*The task:* Please print each record exactly, omitting none of them.

○ ○ ○ ○

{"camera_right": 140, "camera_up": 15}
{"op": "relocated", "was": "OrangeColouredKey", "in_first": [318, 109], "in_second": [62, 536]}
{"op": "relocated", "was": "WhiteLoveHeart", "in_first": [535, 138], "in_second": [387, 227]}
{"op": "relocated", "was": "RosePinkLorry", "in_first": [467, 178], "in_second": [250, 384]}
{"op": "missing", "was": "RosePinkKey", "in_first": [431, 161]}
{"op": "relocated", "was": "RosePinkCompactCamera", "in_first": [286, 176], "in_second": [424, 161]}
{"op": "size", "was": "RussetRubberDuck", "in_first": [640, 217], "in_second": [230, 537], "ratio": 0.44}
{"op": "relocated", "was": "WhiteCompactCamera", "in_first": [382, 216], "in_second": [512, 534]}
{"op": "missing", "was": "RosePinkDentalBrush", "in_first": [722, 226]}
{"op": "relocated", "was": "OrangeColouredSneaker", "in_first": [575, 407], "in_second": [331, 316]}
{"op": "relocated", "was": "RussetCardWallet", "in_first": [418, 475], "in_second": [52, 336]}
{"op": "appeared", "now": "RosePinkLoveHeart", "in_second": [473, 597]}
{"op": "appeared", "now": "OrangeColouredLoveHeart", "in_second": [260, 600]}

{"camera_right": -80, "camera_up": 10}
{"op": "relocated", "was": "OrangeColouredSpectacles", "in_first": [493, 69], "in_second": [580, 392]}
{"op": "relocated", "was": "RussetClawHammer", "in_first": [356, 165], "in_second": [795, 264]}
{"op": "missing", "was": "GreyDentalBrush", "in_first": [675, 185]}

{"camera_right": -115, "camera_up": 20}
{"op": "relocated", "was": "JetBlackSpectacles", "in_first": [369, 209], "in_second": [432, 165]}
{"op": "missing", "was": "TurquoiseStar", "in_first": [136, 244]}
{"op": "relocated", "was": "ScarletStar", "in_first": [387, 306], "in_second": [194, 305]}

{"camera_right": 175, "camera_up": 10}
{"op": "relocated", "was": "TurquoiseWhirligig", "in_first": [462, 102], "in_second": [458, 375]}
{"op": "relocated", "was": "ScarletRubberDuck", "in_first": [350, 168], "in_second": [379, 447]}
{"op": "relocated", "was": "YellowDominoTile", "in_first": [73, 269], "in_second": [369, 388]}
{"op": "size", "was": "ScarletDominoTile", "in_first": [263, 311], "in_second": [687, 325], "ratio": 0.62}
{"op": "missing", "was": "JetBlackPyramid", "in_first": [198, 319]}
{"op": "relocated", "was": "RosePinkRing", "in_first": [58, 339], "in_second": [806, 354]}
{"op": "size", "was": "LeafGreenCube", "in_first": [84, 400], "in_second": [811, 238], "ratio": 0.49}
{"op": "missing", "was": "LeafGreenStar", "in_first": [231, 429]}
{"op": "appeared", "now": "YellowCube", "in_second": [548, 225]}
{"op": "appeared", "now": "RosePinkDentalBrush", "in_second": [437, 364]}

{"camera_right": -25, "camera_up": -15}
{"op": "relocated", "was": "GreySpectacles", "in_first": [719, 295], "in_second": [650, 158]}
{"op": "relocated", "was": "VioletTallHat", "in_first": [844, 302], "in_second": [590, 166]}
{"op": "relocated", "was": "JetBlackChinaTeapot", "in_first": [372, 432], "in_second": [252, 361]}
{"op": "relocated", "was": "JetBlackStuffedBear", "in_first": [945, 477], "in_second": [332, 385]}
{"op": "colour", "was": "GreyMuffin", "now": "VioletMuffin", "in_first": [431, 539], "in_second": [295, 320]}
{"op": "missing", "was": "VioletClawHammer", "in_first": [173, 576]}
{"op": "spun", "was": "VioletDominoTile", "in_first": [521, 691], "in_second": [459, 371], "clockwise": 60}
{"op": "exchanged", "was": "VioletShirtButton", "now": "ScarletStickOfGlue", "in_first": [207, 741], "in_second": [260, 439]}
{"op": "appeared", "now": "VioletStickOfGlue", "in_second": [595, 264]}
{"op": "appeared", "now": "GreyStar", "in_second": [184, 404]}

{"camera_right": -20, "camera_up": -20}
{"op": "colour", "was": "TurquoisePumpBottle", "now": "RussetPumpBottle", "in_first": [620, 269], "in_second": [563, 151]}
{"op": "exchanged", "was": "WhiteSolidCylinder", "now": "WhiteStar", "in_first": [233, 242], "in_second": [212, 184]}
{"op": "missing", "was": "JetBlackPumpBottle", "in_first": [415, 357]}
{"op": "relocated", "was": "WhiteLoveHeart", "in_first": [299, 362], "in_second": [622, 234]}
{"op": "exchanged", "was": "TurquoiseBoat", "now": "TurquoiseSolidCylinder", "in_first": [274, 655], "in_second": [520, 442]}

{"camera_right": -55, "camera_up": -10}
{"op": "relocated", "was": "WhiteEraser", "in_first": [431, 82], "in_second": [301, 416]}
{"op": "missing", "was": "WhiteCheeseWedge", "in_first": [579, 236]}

○ ○ ○ ○

*Response box:*
{"camera_right": 140, "camera_up": 15}
{"op": "relocated", "was": "OrangeColouredKey", "in_first": [318, 109], "in_second": [62, 536]}
{"op": "relocated", "was": "WhiteLoveHeart", "in_first": [535, 138], "in_second": [387, 227]}
{"op": "relocated", "was": "RosePinkLorry", "in_first": [467, 178], "in_second": [250, 384]}
{"op": "missing", "was": "RosePinkKey", "in_first": [431, 161]}
{"op": "relocated", "was": "RosePinkCompactCamera", "in_first": [286, 176], "in_second": [424, 161]}
{"op": "size", "was": "RussetRubberDuck", "in_first": [640, 217], "in_second": [230, 537], "ratio": 0.44}
{"op": "relocated", "was": "WhiteCompactCamera", "in_first": [382, 216], "in_second": [512, 534]}
{"op": "missing", "was": "RosePinkDentalBrush", "in_first": [722, 226]}
{"op": "relocated", "was": "OrangeColouredSneaker", "in_first": [575, 407], "in_second": [331, 316]}
{"op": "relocated", "was": "RussetCardWallet", "in_first": [418, 475], "in_second": [52, 336]}
{"op": "appeared", "now": "RosePinkLoveHeart", "in_second": [473, 597]}
{"op": "appeared", "now": "OrangeColouredLoveHeart", "in_second": [260, 600]}

{"camera_right": -80, "camera_up": 10}
{"op": "relocated", "was": "OrangeColouredSpectacles", "in_first": [493, 69], "in_second": [580, 392]}
{"op": "relocated", "was": "RussetClawHammer", "in_first": [356, 165], "in_second": [795, 264]}
{"op": "missing", "was": "GreyDentalBrush", "in_first": [675, 185]}

{"camera_right": -115, "camera_up": 20}
{"op": "relocated", "was": "JetBlackSpectacles", "in_first": [369, 209], "in_second": [432, 165]}
{"op": "missing", "was": "TurquoiseStar", "in_first": [136, 244]}
{"op": "relocated", "was": "ScarletStar", "in_first": [387, 306], "in_second": [194, 305]}

{"camera_right": 175, "camera_up": 10}
{"op": "relocated", "was": "TurquoiseWhirligig", "in_first": [462, 102], "in_second": [458, 375]}
{"op": "relocated", "was": "ScarletRubberDuck", "in_first": [350, 168], "in_second": [379, 447]}
{"op": "relocated", "was": "YellowDominoTile", "in_first": [73, 269], "in_second": [369, 388]}
{"op": "size", "was": "ScarletDominoTile", "in_first": [263, 311], "in_second": [687, 325], "ratio": 0.62}
{"op": "missing", "was": "JetBlackPyramid", "in_first": [198, 319]}
{"op": "relocated", "was": "RosePinkRing", "in_first": [58, 339], "in_second": [806, 354]}
{"op": "size", "was": "LeafGreenCube", "in_first": [84, 400], "in_second": [811, 238], "ratio": 0.49}
{"op": "missing", "was": "LeafGreenStar", "in_first": [231, 429]}
{"op": "appeared", "now": "YellowCube", "in_second": [548, 225]}
{"op": "appeared", "now": "RosePinkDentalBrush", "in_second": [437, 364]}

{"camera_right": -25, "camera_up": -15}
{"op": "relocated", "was": "GreySpectacles", "in_first": [719, 295], "in_second": [650, 158]}
{"op": "relocated", "was": "VioletTallHat", "in_first": [844, 302], "in_second": [590, 166]}
{"op": "relocated", "was": "JetBlackChinaTeapot", "in_first": [372, 432], "in_second": [252, 361]}
{"op": "relocated", "was": "JetBlackStuffedBear", "in_first": [945, 477], "in_second": [332, 385]}
{"op": "colour", "was": "GreyMuffin", "now": "VioletMuffin", "in_first": [431, 539], "in_second": [295, 320]}
{"op": "missing", "was": "VioletClawHammer", "in_first": [173, 576]}
{"op": "spun", "was": "VioletDominoTile", "in_first": [521, 691], "in_second": [459, 371], "clockwise": 60}
{"op": "exchanged", "was": "VioletShirtButton", "now": "ScarletStickOfGlue", "in_first": [207, 741], "in_second": [260, 439]}
{"op": "appeared", "now": "VioletStickOfGlue", "in_second": [595, 264]}
{"op": "appeared", "now": "GreyStar", "in_second": [184, 404]}

{"camera_right": -20, "camera_up": -20}
{"op": "colour", "was": "TurquoisePumpBottle", "now": "RussetPumpBottle", "in_first": [620, 269], "in_second": [563, 151]}
{"op": "exchanged", "was": "WhiteSolidCylinder", "now": "WhiteStar", "in_first": [233, 242], "in_second": [212, 184]}
{"op": "missing", "was": "JetBlackPumpBottle", "in_first": [415, 357]}
{"op": "relocated", "was": "WhiteLoveHeart", "in_first": [299, 362], "in_second": [622, 234]}
{"op": "exchanged", "was": "TurquoiseBoat", "now": "TurquoiseSolidCylinder", "in_first": [274, 655], "in_second": [520, 442]}

{"camera_right": -55, "camera_up": -10}
{"op": "relocated", "was": "WhiteEraser", "in_first": [431, 82], "in_second": [301, 416]}
{"op": "missing", "was": "WhiteCheeseWedge", "in_first": [579, 236]}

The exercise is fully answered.